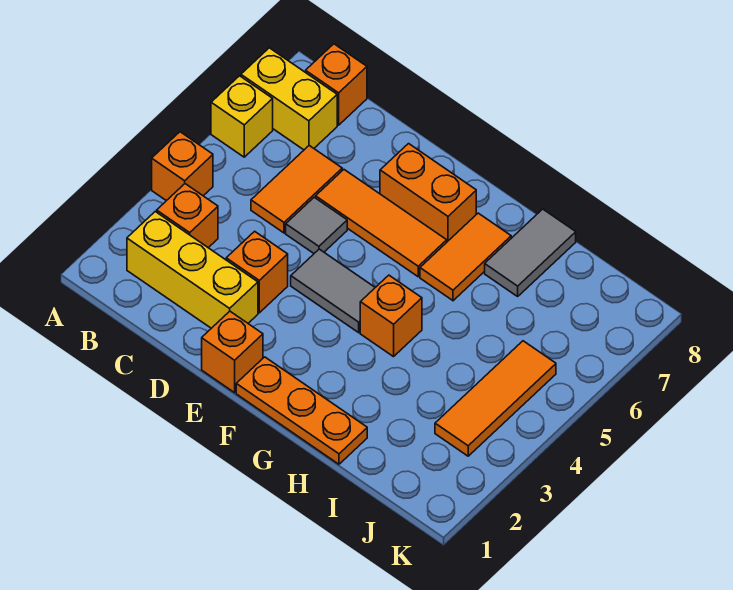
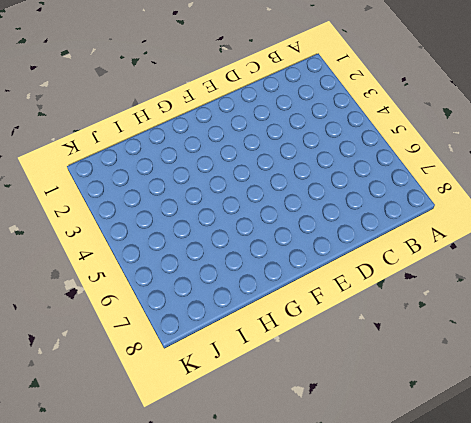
none -> orange 1x1 brick [152,132,213,201]
none -> yellow 1x1 brick [211,76,273,157]
none -> yellow 1x2 brick [241,48,337,150]

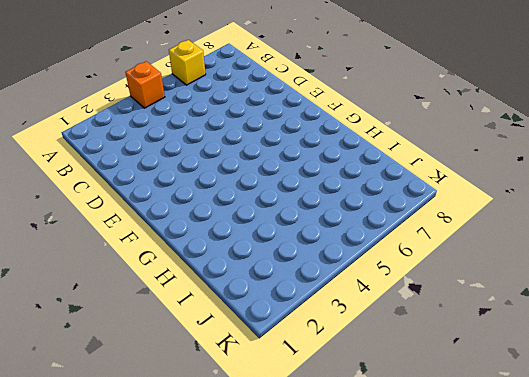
none -> yellow 1x2 brick [241,48,337,150]
none -> yellow 1x3 brick [127,212,258,328]
none -> orange 1x1 brick [157,184,218,248]

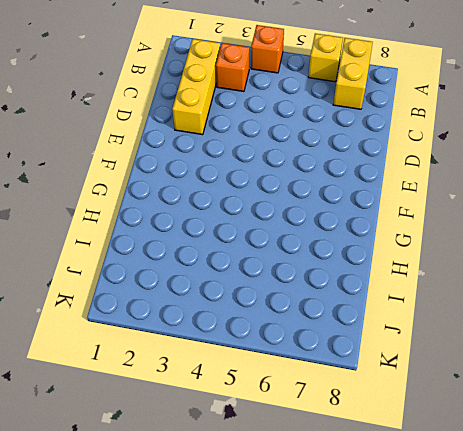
none -> orange 1x1 brick [306,44,367,125]
none -> orange 1x2 tile [251,146,342,233]
none -> orange 1x1 brick [226,231,288,313]

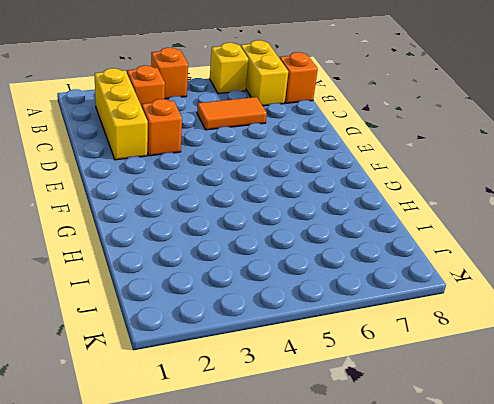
none -> grey 1x1 tile [286,197,347,253]
none -> orange 1x3 tile [316,170,447,277]
none -> orange 1x1 brick [202,311,263,393]

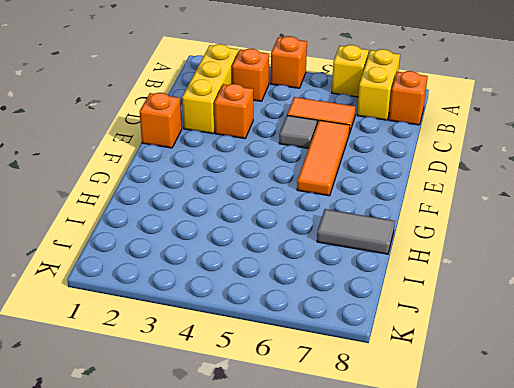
none -> grey 1x2 tile [291,249,375,333]
none -> orange 1x2 brick [380,144,476,242]
none -> orange 1x3 plate [236,357,367,464]

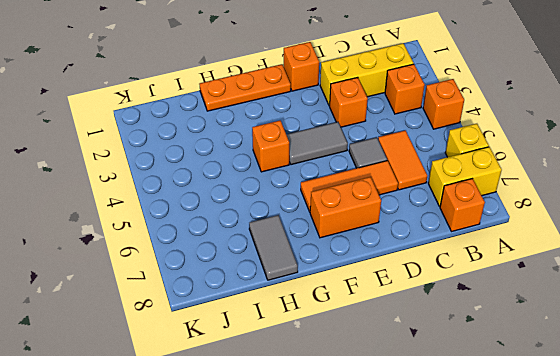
none -> orange 1x2 tile [420,213,511,301]
none -> orange 1x3 tile [435,341,556,456]

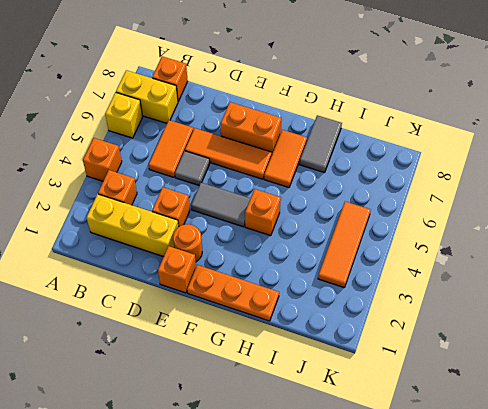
orange 1x1 round brick [173,224,202,262] -> none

+ + + + + + +

WHAT NEEDS TO BE DONE –
All entries, top to bottom, should be retyped exactly; the pictures should not be.

RESPONSE AREA –
none -> orange 1x1 brick [152,132,213,201]
none -> yellow 1x1 brick [211,76,273,157]
none -> yellow 1x2 brick [241,48,337,150]

none -> yellow 1x2 brick [241,48,337,150]
none -> yellow 1x3 brick [127,212,258,328]
none -> orange 1x1 brick [157,184,218,248]

none -> orange 1x1 brick [306,44,367,125]
none -> orange 1x2 tile [251,146,342,233]
none -> orange 1x1 brick [226,231,288,313]

none -> grey 1x1 tile [286,197,347,253]
none -> orange 1x3 tile [316,170,447,277]
none -> orange 1x1 brick [202,311,263,393]

none -> grey 1x2 tile [291,249,375,333]
none -> orange 1x2 brick [380,144,476,242]
none -> orange 1x3 plate [236,357,367,464]

none -> orange 1x2 tile [420,213,511,301]
none -> orange 1x3 tile [435,341,556,456]

orange 1x1 round brick [173,224,202,262] -> none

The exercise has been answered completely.